*** Information shown ***
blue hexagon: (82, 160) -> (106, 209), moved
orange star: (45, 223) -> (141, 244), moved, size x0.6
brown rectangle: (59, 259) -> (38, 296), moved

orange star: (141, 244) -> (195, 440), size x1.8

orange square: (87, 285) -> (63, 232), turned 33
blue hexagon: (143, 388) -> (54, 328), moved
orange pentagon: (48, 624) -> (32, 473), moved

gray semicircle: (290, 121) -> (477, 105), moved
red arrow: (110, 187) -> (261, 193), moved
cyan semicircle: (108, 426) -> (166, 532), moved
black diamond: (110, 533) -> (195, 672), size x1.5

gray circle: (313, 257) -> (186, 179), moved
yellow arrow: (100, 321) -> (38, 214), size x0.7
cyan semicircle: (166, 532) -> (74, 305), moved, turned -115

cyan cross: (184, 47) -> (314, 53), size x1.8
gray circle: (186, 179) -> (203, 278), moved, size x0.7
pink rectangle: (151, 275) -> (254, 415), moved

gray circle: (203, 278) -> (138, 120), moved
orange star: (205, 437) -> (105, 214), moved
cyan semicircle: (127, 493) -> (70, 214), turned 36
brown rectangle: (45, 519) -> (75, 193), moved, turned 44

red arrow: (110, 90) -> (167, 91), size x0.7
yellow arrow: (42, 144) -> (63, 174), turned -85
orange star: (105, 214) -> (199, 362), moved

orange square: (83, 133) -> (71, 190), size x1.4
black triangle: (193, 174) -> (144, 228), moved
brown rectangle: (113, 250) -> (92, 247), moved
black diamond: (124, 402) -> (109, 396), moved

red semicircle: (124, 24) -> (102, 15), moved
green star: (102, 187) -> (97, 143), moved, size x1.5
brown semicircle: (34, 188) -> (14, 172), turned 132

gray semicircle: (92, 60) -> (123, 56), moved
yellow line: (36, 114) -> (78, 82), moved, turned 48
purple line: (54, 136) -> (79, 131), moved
*** End of Information shown ***
**Exercise:** Set down every record above, word for word.

**Solved exercise:**
blue hexagon: (82, 160) -> (106, 209), moved
orange star: (45, 223) -> (141, 244), moved, size x0.6
brown rectangle: (59, 259) -> (38, 296), moved

orange star: (141, 244) -> (195, 440), size x1.8

orange square: (87, 285) -> (63, 232), turned 33
blue hexagon: (143, 388) -> (54, 328), moved
orange pentagon: (48, 624) -> (32, 473), moved

gray semicircle: (290, 121) -> (477, 105), moved
red arrow: (110, 187) -> (261, 193), moved
cyan semicircle: (108, 426) -> (166, 532), moved
black diamond: (110, 533) -> (195, 672), size x1.5

gray circle: (313, 257) -> (186, 179), moved
yellow arrow: (100, 321) -> (38, 214), size x0.7
cyan semicircle: (166, 532) -> (74, 305), moved, turned -115

cyan cross: (184, 47) -> (314, 53), size x1.8
gray circle: (186, 179) -> (203, 278), moved, size x0.7
pink rectangle: (151, 275) -> (254, 415), moved

gray circle: (203, 278) -> (138, 120), moved
orange star: (205, 437) -> (105, 214), moved
cyan semicircle: (127, 493) -> (70, 214), turned 36
brown rectangle: (45, 519) -> (75, 193), moved, turned 44

red arrow: (110, 90) -> (167, 91), size x0.7
yellow arrow: (42, 144) -> (63, 174), turned -85
orange star: (105, 214) -> (199, 362), moved

orange square: (83, 133) -> (71, 190), size x1.4
black triangle: (193, 174) -> (144, 228), moved
brown rectangle: (113, 250) -> (92, 247), moved
black diamond: (124, 402) -> (109, 396), moved

red semicircle: (124, 24) -> (102, 15), moved
green star: (102, 187) -> (97, 143), moved, size x1.5
brown semicircle: (34, 188) -> (14, 172), turned 132

gray semicircle: (92, 60) -> (123, 56), moved
yellow line: (36, 114) -> (78, 82), moved, turned 48
purple line: (54, 136) -> (79, 131), moved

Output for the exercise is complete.